### Supplied material
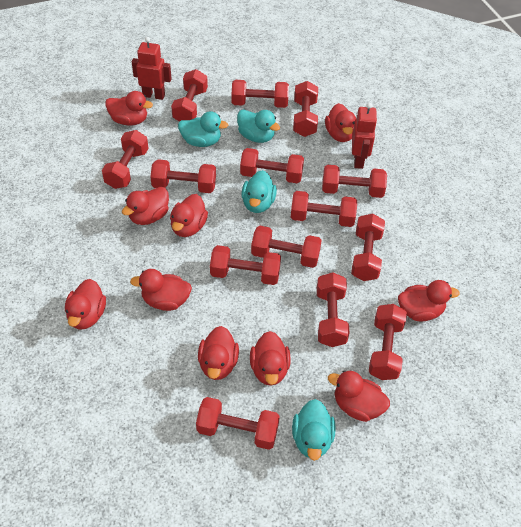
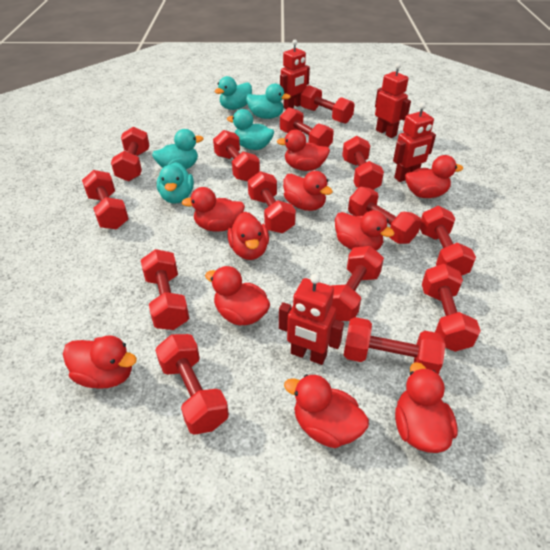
red robot: 2 -> 4
turquoise duck: 4 -> 5

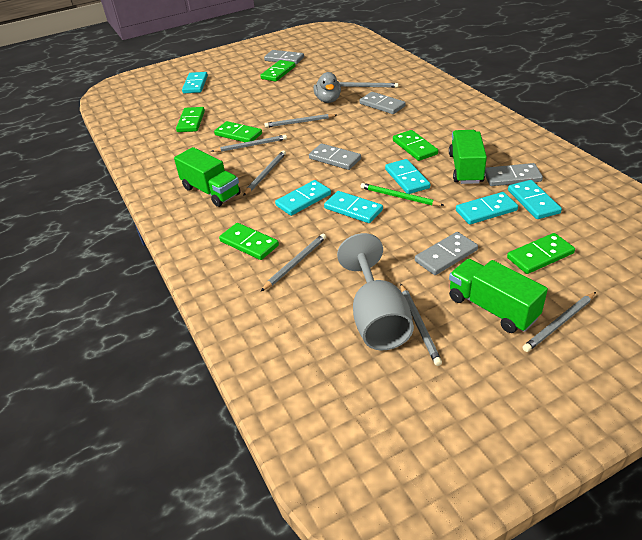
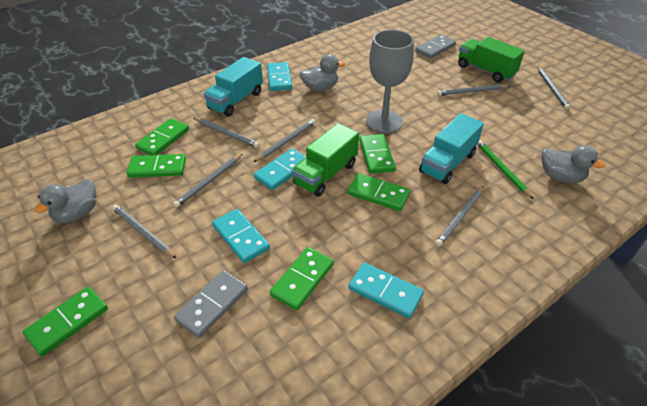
green truck: 3 -> 2
grey domino: 5 -> 2
grey duck: 1 -> 3
turquoise domino: 6 -> 4
turquoise truck: 0 -> 2

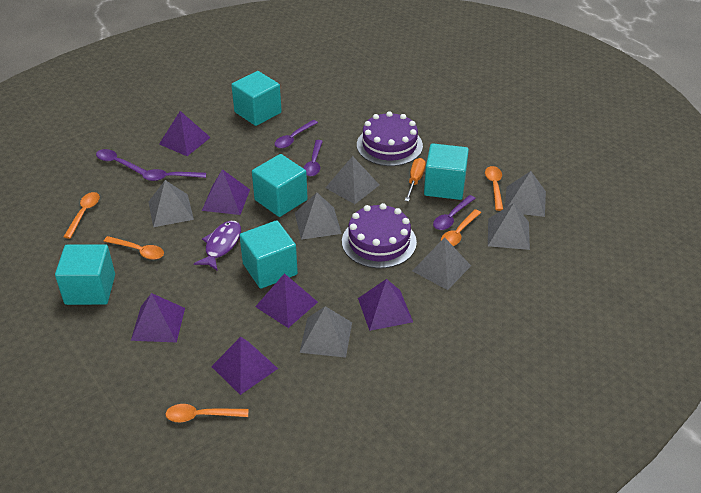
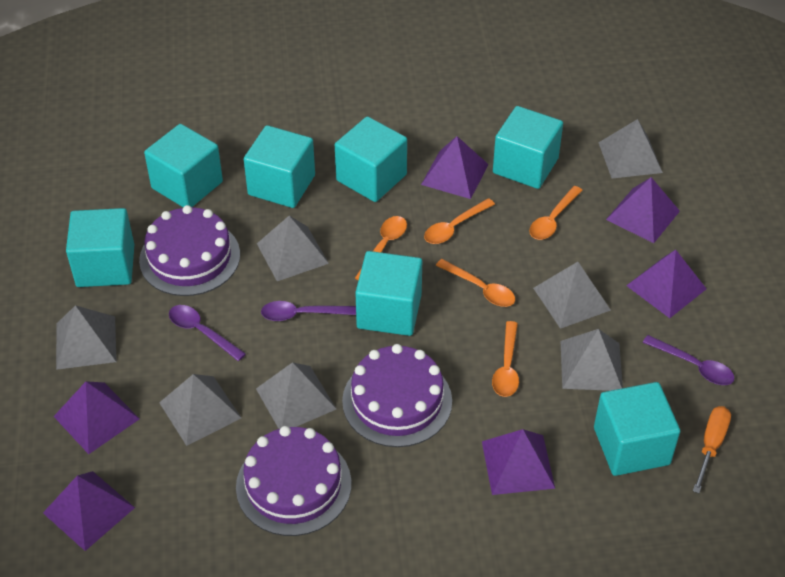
purple cake: 2 -> 3
purple fish: 1 -> 0
purple spoon: 5 -> 3
turquoise cube: 5 -> 7

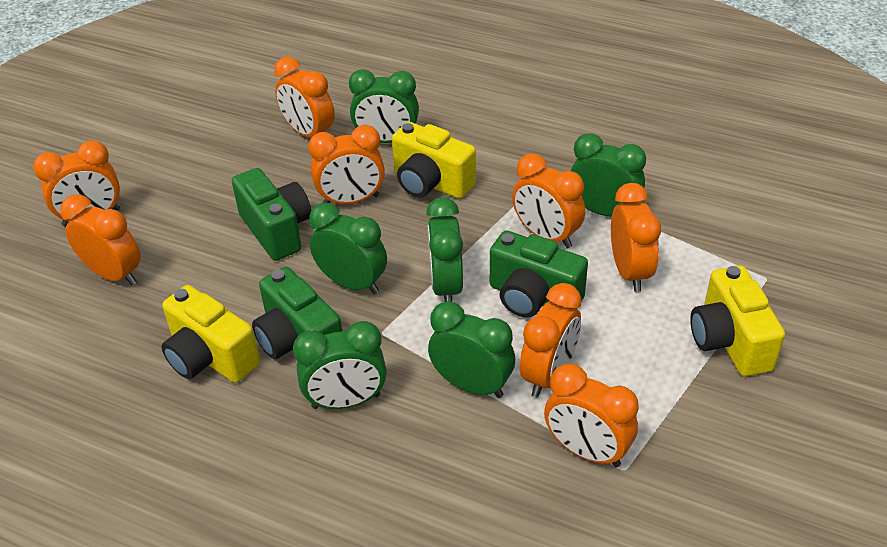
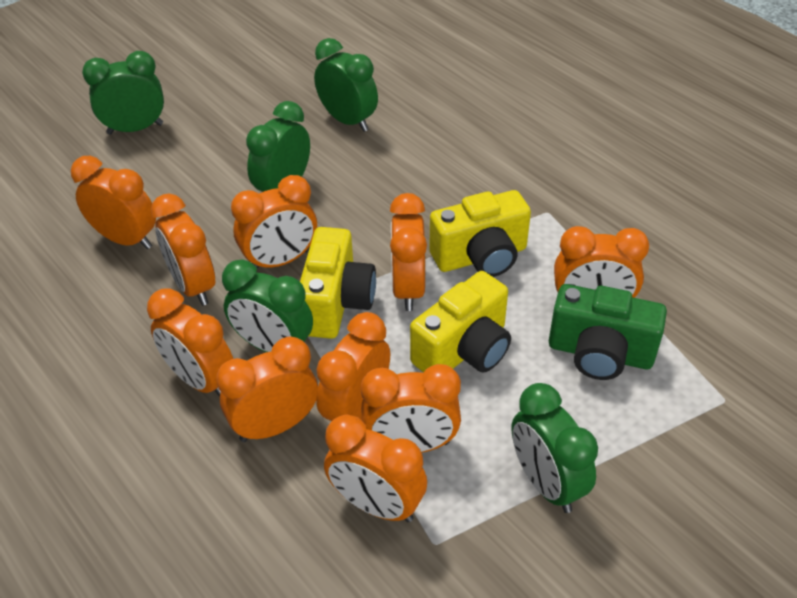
green camera: 3 -> 1
green clock: 6 -> 5
orange clock: 8 -> 10

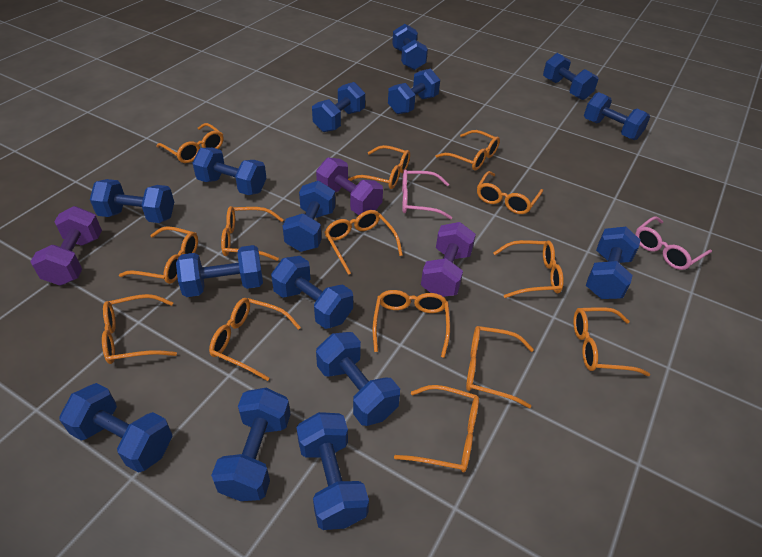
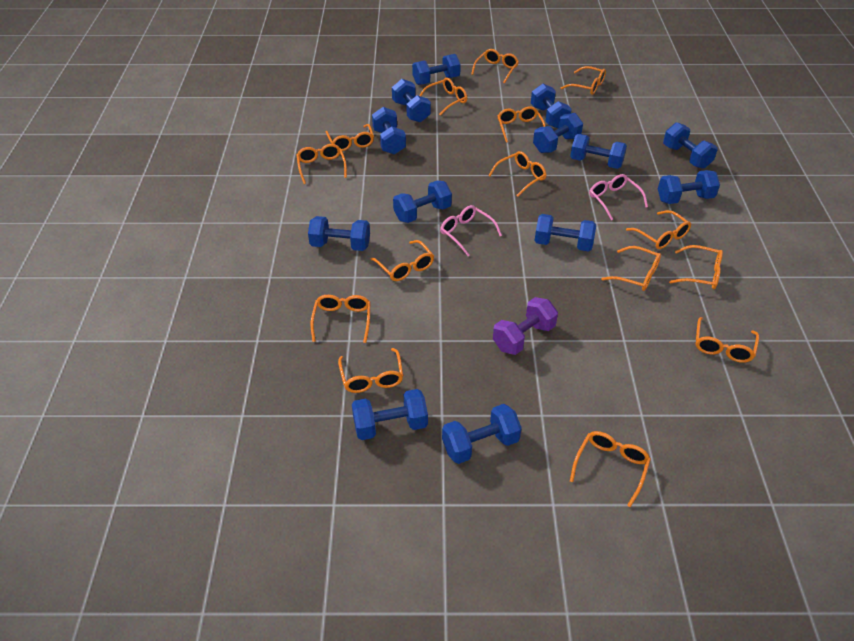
blue dumbbell: 15 -> 13
orange glasses: 14 -> 15
purple dumbbell: 3 -> 1

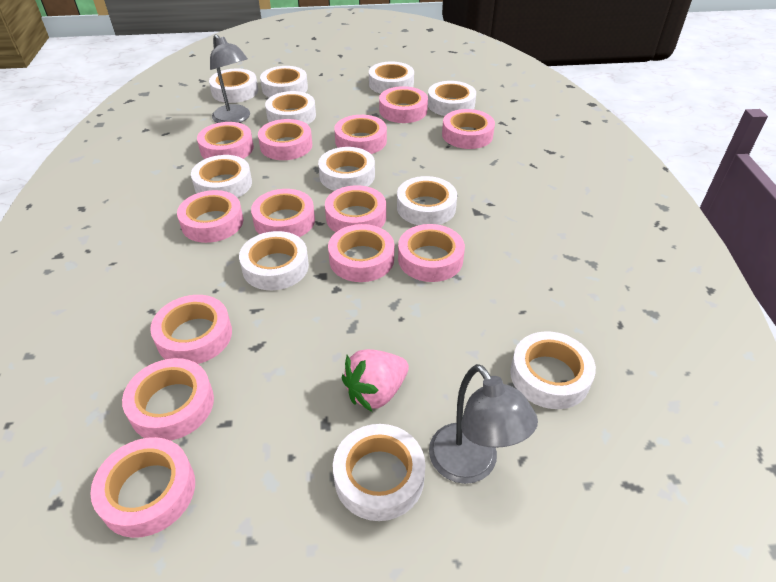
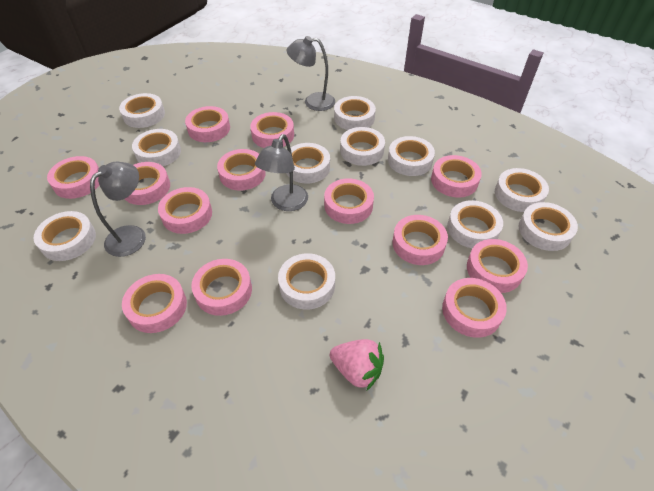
grey lamp: 2 -> 3

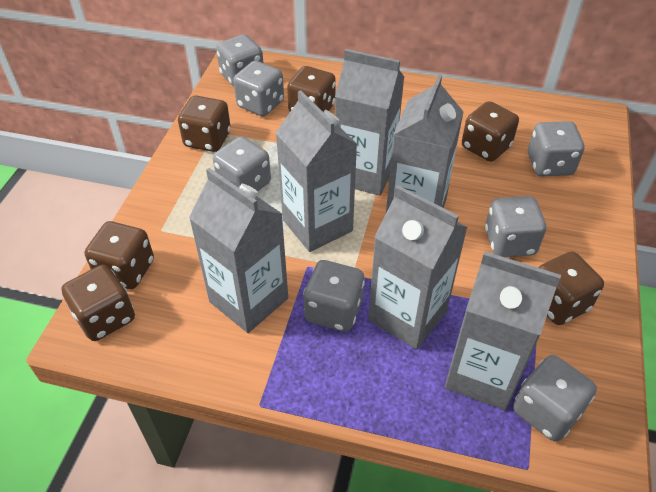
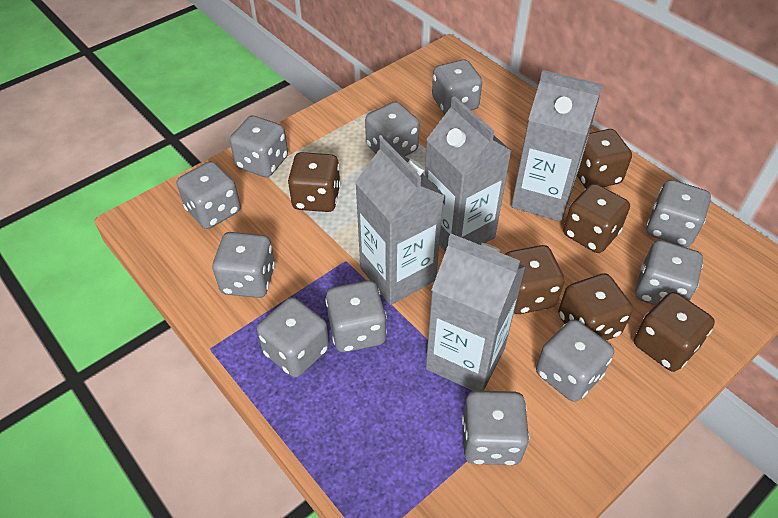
grey carton: 6 -> 4
grey dice: 7 -> 11

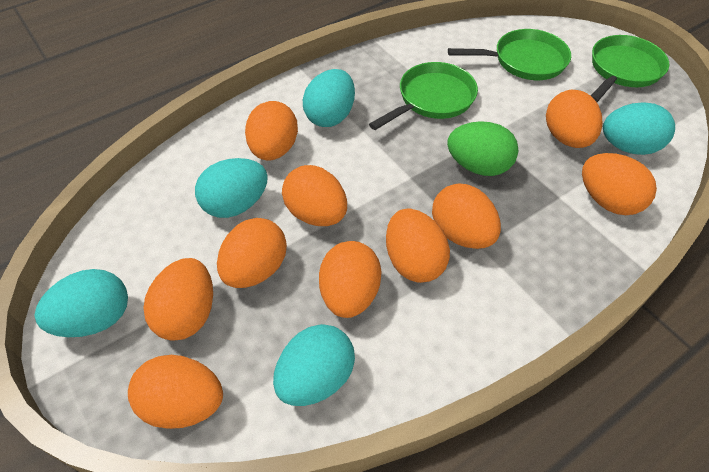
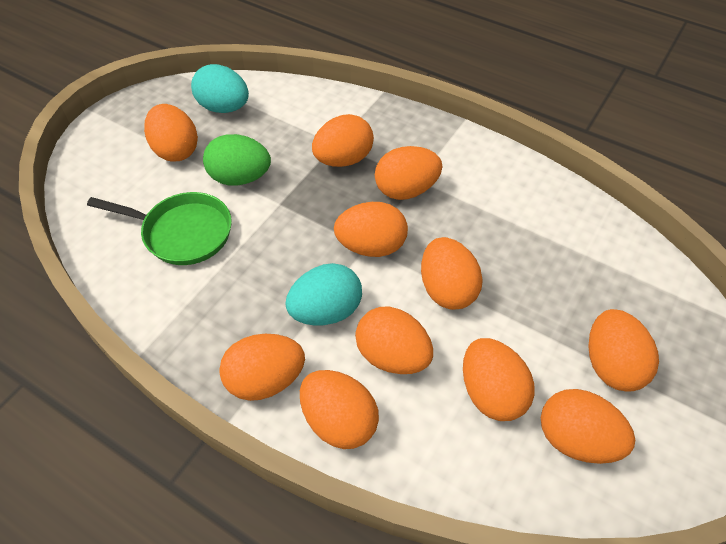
green pan: 3 -> 1
orange egg: 10 -> 11
turquoise egg: 5 -> 2

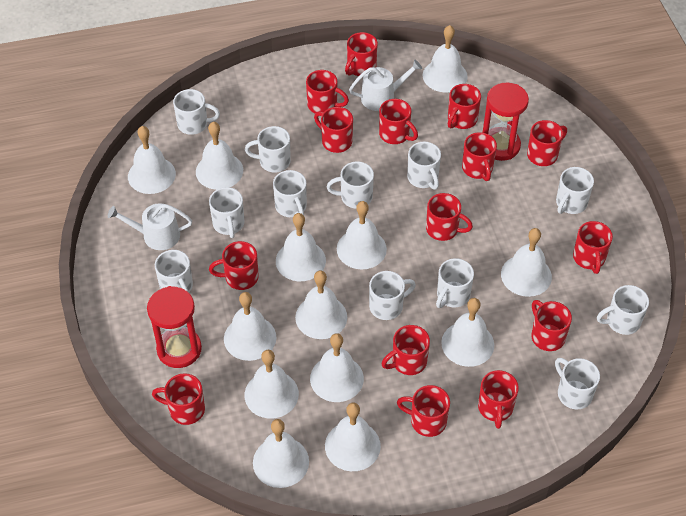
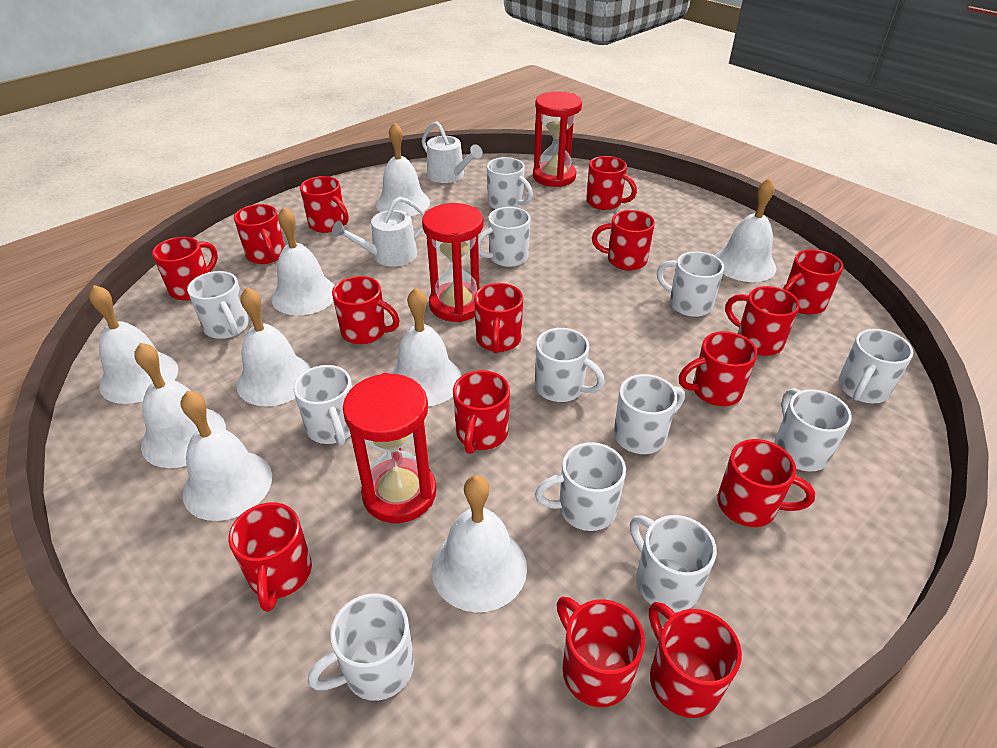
red hourglass: 2 -> 3
white bell: 13 -> 9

### Assignment
Whenever a line above contains "orange", copy that line.

### Response to this task
orange clock: 8 -> 10
orange glasses: 14 -> 15
orange egg: 10 -> 11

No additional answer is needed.